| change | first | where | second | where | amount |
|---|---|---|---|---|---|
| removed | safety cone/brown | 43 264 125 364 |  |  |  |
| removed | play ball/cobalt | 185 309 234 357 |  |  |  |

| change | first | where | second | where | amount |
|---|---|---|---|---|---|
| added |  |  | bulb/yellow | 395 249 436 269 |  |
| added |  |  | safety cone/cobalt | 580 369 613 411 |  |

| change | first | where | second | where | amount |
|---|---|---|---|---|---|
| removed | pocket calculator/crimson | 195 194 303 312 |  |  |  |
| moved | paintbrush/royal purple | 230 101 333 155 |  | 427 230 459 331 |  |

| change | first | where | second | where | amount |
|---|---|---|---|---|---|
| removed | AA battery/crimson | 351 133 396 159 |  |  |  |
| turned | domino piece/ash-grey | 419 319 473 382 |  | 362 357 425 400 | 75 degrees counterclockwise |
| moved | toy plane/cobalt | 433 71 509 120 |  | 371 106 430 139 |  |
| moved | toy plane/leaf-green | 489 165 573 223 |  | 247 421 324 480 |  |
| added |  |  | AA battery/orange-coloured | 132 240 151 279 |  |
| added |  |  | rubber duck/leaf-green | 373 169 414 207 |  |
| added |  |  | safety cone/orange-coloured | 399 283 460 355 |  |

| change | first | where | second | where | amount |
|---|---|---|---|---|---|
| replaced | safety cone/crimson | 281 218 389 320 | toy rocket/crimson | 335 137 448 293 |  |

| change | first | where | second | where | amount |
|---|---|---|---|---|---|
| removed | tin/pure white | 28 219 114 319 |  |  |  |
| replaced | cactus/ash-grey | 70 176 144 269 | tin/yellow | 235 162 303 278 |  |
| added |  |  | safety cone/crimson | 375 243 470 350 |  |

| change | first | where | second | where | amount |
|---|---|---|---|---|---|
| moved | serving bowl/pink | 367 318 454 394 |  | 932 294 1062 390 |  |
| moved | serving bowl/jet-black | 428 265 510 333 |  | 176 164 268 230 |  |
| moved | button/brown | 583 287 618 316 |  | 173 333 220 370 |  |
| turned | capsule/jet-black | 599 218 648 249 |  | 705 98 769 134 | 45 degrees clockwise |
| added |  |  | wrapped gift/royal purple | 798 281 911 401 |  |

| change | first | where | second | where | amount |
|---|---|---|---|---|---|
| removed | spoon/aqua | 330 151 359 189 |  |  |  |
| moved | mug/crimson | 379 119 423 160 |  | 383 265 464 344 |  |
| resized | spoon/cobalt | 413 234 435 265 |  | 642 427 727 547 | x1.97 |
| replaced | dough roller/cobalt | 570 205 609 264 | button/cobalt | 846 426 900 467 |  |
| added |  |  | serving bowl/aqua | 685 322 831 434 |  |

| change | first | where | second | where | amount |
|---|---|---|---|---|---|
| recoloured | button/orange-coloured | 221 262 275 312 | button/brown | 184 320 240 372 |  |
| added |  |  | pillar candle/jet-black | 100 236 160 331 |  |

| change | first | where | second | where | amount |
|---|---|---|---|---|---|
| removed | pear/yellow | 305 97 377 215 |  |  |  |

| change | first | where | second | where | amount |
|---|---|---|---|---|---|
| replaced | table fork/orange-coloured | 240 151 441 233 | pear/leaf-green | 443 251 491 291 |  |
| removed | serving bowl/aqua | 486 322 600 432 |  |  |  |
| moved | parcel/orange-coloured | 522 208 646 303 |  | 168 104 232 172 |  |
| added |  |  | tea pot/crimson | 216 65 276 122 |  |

# # # # # # #

**REQUIRED ACTION**
Give back the records above exactly, limited to the lines between the one holding "replaced | safety" and the one holding "removed | spoon/aqua", inclusive.

**ANSWER FOR THE TASK**
| replaced | safety cone/crimson | 281 218 389 320 | toy rocket/crimson | 335 137 448 293 |  |

| change | first | where | second | where | amount |
|---|---|---|---|---|---|
| removed | tin/pure white | 28 219 114 319 |  |  |  |
| replaced | cactus/ash-grey | 70 176 144 269 | tin/yellow | 235 162 303 278 |  |
| added |  |  | safety cone/crimson | 375 243 470 350 |  |

| change | first | where | second | where | amount |
|---|---|---|---|---|---|
| moved | serving bowl/pink | 367 318 454 394 |  | 932 294 1062 390 |  |
| moved | serving bowl/jet-black | 428 265 510 333 |  | 176 164 268 230 |  |
| moved | button/brown | 583 287 618 316 |  | 173 333 220 370 |  |
| turned | capsule/jet-black | 599 218 648 249 |  | 705 98 769 134 | 45 degrees clockwise |
| added |  |  | wrapped gift/royal purple | 798 281 911 401 |  |

| change | first | where | second | where | amount |
|---|---|---|---|---|---|
| removed | spoon/aqua | 330 151 359 189 |  |  |  |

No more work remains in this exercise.